PROVIDED INFORMATION Start Marker

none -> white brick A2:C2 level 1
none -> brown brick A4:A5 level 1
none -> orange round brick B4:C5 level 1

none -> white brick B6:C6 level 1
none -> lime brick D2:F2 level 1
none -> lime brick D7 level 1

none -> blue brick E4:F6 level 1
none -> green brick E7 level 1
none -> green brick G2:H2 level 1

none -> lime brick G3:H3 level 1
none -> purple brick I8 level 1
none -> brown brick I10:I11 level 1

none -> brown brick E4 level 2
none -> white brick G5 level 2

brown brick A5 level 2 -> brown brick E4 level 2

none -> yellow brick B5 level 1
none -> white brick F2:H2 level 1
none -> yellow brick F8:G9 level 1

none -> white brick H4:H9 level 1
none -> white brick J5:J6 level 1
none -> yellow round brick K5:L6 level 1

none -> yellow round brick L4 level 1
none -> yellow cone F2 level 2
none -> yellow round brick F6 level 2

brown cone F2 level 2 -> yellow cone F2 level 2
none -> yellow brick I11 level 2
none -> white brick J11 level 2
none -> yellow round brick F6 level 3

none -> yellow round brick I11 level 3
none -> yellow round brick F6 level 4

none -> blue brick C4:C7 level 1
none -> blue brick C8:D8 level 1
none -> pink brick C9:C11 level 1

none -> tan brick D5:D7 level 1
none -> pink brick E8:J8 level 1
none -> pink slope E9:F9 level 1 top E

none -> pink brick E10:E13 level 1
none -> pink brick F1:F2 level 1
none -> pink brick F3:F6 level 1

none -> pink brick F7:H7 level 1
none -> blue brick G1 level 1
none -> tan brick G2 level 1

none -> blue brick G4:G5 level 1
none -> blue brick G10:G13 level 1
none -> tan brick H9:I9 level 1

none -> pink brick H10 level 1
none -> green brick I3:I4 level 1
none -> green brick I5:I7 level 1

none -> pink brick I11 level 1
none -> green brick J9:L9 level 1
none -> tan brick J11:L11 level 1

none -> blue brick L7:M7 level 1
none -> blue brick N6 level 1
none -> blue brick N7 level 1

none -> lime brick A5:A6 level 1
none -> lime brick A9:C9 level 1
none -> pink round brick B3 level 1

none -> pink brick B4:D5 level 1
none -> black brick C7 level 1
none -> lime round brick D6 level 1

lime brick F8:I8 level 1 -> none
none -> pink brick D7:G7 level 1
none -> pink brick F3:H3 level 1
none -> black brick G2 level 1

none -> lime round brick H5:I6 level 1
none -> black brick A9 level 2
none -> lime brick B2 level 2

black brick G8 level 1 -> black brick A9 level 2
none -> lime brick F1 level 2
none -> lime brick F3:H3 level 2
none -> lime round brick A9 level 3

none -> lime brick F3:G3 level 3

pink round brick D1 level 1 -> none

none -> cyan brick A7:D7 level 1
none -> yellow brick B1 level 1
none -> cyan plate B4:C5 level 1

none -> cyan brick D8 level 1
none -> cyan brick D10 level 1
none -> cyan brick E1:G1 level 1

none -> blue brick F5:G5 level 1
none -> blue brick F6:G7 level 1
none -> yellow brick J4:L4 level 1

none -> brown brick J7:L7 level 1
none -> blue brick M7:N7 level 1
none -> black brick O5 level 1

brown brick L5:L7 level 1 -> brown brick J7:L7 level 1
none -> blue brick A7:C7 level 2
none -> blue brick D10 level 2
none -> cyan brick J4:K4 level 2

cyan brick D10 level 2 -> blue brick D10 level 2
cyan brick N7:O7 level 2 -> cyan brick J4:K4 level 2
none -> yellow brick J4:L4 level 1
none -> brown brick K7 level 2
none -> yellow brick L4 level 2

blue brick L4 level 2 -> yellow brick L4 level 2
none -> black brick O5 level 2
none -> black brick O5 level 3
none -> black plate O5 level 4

PROVIDED INFORMATION End Marker

### [WHAT NEEDS TO BE DONE]
When you reach the line holding "none -> white brick J11 level 2" in the records above, begin reproducing exactly, stop after the line holding "none -> blue brick L7:M7 level 1", and output nothing else.

### [EXERCISE RESPONSE]
none -> white brick J11 level 2
none -> yellow round brick F6 level 3

none -> yellow round brick I11 level 3
none -> yellow round brick F6 level 4

none -> blue brick C4:C7 level 1
none -> blue brick C8:D8 level 1
none -> pink brick C9:C11 level 1

none -> tan brick D5:D7 level 1
none -> pink brick E8:J8 level 1
none -> pink slope E9:F9 level 1 top E

none -> pink brick E10:E13 level 1
none -> pink brick F1:F2 level 1
none -> pink brick F3:F6 level 1

none -> pink brick F7:H7 level 1
none -> blue brick G1 level 1
none -> tan brick G2 level 1

none -> blue brick G4:G5 level 1
none -> blue brick G10:G13 level 1
none -> tan brick H9:I9 level 1

none -> pink brick H10 level 1
none -> green brick I3:I4 level 1
none -> green brick I5:I7 level 1

none -> pink brick I11 level 1
none -> green brick J9:L9 level 1
none -> tan brick J11:L11 level 1

none -> blue brick L7:M7 level 1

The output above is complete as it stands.